WHAT TO WORK ON:
Copy, from the data below, every line that has "hexagon" in it.

DATA SUPPLIED:

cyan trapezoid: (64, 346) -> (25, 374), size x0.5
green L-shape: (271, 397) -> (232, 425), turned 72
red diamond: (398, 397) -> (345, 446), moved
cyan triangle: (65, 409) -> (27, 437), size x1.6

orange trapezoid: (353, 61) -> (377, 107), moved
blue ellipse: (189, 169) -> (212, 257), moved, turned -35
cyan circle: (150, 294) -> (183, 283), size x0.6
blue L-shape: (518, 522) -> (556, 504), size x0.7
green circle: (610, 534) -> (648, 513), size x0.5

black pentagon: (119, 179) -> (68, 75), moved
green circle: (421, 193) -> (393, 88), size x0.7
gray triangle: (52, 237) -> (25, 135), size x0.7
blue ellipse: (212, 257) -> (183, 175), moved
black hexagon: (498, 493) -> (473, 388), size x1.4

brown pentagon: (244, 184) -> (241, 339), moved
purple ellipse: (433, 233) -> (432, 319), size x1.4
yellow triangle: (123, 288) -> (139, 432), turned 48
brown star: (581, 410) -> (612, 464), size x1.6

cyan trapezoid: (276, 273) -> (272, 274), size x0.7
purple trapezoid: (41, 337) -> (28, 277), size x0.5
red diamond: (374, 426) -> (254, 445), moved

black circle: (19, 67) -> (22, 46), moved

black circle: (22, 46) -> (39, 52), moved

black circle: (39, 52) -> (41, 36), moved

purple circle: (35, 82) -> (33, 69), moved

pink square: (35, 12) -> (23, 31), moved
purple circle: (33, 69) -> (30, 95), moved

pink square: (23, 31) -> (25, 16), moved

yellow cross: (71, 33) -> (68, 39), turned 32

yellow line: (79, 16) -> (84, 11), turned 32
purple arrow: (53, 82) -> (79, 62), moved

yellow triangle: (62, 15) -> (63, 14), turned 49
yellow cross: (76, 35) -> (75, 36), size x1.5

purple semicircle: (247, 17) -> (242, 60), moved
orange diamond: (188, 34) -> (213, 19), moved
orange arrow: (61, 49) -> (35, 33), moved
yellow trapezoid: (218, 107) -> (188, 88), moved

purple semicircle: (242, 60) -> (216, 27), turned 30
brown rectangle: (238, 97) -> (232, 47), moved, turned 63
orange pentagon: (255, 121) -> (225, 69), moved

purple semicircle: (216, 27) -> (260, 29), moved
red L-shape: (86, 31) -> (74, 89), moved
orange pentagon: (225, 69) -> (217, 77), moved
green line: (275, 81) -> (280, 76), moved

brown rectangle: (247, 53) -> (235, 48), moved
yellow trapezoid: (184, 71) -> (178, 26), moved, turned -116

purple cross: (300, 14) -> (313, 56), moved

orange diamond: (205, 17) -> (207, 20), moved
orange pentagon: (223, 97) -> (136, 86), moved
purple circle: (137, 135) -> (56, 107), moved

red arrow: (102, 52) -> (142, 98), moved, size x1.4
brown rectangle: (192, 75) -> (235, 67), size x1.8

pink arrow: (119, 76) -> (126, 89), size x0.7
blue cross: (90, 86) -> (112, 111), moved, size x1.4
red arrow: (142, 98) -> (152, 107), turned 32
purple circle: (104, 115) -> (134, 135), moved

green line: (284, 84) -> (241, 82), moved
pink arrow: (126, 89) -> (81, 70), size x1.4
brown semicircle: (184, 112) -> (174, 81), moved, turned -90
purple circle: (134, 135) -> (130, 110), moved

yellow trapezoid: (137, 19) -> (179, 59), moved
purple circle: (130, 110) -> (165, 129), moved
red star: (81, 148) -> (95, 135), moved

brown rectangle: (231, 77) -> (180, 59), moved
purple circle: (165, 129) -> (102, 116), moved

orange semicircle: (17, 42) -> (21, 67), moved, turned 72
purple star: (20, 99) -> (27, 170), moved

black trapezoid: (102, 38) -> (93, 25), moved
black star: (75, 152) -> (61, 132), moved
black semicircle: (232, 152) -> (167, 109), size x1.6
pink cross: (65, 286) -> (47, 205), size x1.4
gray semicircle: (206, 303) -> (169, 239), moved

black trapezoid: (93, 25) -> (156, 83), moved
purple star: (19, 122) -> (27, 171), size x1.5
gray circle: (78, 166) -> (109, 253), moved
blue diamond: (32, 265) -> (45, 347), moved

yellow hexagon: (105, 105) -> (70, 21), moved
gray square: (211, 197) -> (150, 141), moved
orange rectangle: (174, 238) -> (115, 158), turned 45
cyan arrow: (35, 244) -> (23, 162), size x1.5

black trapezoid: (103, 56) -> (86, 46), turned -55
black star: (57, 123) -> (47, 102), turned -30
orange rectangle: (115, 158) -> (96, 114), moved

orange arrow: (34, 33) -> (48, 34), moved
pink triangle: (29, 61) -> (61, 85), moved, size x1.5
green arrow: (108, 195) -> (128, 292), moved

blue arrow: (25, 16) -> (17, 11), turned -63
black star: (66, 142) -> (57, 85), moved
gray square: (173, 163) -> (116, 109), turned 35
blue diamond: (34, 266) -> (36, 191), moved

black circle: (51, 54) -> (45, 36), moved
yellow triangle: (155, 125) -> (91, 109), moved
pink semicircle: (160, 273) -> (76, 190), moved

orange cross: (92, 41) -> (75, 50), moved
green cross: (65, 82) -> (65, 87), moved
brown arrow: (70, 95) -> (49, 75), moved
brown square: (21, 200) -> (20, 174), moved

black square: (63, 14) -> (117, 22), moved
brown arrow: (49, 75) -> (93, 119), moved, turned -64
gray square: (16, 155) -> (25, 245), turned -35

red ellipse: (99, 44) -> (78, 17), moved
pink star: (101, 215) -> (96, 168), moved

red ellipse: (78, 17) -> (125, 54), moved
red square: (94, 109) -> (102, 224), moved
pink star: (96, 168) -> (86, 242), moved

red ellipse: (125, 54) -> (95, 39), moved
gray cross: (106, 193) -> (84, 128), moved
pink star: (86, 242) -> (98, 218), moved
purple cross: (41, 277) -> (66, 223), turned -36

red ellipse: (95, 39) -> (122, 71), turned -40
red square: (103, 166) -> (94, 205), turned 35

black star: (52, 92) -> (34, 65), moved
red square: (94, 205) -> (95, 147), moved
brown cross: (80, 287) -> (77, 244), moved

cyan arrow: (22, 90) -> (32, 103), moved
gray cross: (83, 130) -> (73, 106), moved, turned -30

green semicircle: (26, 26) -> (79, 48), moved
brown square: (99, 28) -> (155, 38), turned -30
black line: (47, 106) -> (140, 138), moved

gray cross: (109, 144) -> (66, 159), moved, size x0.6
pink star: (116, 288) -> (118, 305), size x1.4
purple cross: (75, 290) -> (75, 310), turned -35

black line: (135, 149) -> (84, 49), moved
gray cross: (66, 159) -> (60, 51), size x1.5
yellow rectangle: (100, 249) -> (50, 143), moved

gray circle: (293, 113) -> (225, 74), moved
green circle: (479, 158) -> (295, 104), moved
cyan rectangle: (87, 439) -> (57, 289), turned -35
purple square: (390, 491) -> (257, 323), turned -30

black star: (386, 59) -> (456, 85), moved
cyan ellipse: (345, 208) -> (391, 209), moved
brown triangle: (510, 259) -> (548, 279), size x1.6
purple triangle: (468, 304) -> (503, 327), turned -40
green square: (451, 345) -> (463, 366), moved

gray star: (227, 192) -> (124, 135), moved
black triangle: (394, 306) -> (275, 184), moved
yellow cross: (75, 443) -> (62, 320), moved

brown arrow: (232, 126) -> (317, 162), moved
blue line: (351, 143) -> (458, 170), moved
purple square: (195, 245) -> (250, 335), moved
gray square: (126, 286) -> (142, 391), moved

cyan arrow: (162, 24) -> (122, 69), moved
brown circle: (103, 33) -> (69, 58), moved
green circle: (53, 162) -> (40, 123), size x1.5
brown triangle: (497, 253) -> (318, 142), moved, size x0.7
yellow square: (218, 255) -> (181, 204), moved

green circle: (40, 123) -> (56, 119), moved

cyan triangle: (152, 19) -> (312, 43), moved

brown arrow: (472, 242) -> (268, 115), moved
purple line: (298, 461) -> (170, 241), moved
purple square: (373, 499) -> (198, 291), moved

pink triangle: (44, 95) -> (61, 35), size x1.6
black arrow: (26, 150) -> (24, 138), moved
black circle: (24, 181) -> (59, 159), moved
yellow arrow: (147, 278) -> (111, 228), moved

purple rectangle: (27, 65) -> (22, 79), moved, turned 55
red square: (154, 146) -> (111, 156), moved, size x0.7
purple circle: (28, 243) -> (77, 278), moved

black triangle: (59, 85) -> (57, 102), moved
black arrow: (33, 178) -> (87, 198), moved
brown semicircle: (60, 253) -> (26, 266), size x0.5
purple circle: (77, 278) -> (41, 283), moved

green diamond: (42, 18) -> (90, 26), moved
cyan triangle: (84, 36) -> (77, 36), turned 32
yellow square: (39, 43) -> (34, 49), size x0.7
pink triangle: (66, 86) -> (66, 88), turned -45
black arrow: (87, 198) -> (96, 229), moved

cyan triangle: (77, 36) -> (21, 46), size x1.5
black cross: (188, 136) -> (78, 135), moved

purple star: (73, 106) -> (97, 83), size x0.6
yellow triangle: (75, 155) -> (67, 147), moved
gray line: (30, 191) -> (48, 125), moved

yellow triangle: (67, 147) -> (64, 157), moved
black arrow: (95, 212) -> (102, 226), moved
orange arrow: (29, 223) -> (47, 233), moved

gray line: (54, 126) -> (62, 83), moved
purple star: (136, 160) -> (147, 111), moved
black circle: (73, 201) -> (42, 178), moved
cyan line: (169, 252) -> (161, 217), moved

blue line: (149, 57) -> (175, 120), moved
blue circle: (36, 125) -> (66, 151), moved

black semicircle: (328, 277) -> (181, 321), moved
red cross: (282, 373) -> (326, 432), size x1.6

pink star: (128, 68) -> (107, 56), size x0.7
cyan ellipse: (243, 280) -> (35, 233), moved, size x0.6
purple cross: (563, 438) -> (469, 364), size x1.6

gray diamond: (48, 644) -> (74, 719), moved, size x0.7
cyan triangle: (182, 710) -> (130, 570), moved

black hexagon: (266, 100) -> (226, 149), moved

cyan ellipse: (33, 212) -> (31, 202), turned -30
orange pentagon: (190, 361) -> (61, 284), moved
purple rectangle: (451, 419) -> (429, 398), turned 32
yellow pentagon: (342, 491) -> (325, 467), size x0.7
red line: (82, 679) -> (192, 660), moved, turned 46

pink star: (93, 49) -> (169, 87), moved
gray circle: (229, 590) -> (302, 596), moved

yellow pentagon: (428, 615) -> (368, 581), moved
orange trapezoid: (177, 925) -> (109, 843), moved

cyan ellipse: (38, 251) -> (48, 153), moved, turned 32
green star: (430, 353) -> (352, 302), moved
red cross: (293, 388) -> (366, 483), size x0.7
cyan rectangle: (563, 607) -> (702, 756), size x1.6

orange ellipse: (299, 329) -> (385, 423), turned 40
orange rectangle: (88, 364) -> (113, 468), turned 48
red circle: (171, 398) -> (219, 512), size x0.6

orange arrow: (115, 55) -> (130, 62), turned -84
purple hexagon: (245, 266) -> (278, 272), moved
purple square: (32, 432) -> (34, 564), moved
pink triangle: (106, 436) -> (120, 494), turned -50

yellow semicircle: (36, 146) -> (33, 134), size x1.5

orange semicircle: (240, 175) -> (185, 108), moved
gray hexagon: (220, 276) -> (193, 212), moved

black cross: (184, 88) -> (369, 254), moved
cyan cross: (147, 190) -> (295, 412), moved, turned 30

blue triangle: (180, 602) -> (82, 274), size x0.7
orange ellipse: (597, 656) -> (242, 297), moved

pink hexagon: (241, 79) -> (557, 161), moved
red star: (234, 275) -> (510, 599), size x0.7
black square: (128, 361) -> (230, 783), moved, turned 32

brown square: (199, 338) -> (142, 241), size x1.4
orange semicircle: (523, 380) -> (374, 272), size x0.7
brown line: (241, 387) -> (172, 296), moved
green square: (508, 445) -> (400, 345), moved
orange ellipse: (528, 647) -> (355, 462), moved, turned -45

ANSWER FOR THIS EXERCISE:
black hexagon: (498, 493) -> (473, 388), size x1.4
yellow hexagon: (105, 105) -> (70, 21), moved
black hexagon: (266, 100) -> (226, 149), moved
purple hexagon: (245, 266) -> (278, 272), moved
gray hexagon: (220, 276) -> (193, 212), moved
pink hexagon: (241, 79) -> (557, 161), moved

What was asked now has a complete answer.